Records supplied: Begin
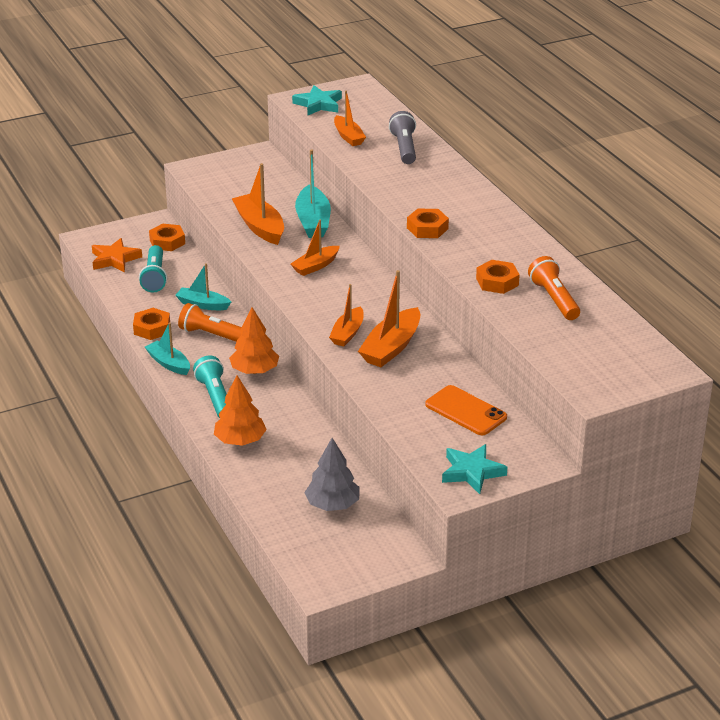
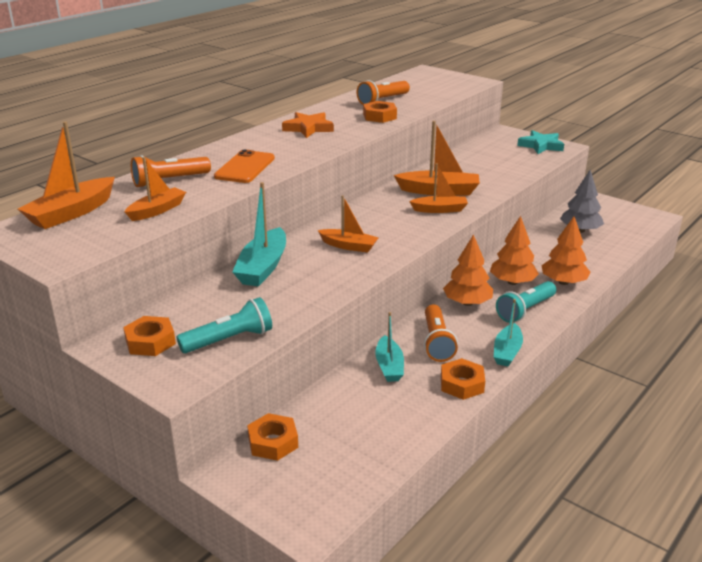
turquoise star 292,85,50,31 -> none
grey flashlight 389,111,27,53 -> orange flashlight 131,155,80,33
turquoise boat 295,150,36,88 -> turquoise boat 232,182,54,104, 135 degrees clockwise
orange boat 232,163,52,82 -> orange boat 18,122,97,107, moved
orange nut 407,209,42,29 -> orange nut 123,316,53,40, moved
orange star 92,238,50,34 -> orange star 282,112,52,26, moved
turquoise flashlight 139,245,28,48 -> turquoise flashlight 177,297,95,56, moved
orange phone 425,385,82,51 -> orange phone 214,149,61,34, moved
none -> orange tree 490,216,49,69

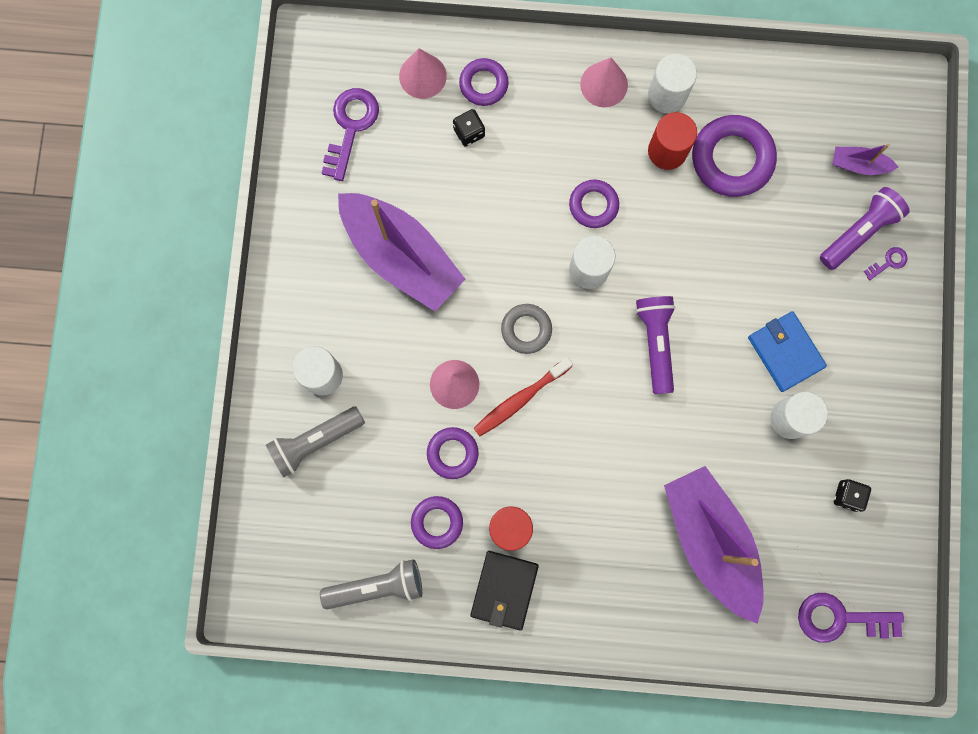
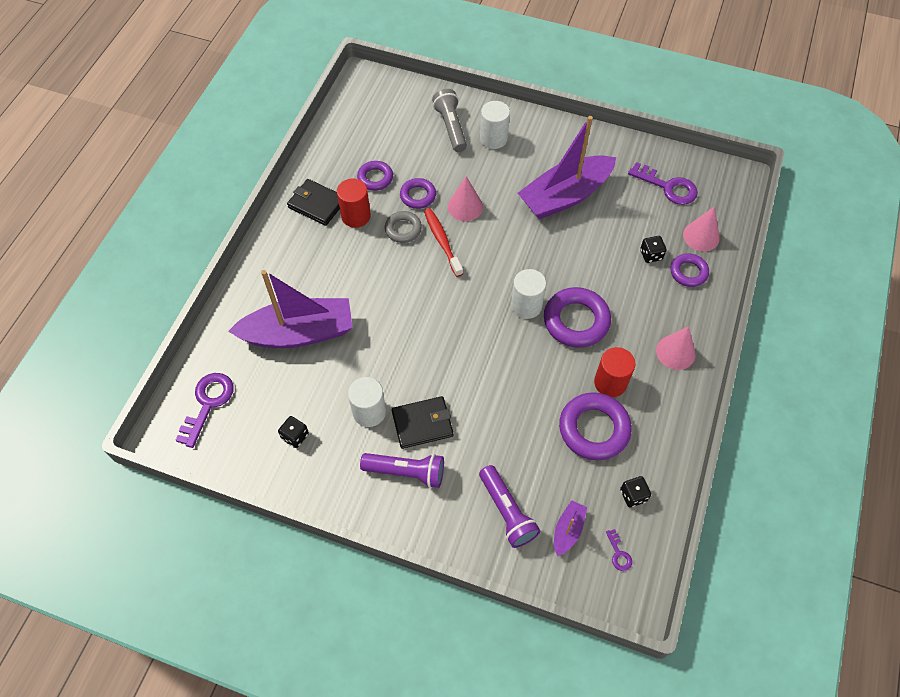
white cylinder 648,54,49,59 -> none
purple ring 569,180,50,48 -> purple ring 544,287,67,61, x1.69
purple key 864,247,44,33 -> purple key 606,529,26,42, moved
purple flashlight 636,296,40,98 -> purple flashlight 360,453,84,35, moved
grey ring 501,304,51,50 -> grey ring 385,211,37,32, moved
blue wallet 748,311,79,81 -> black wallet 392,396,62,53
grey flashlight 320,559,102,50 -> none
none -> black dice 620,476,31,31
Records supplied: End
**Your task**
Gather from the records above every line containing the string "turquoise".

**Solution for this problem**
turquoise star 292,85,50,31 -> none
turquoise boat 295,150,36,88 -> turquoise boat 232,182,54,104, 135 degrees clockwise
turquoise flashlight 139,245,28,48 -> turquoise flashlight 177,297,95,56, moved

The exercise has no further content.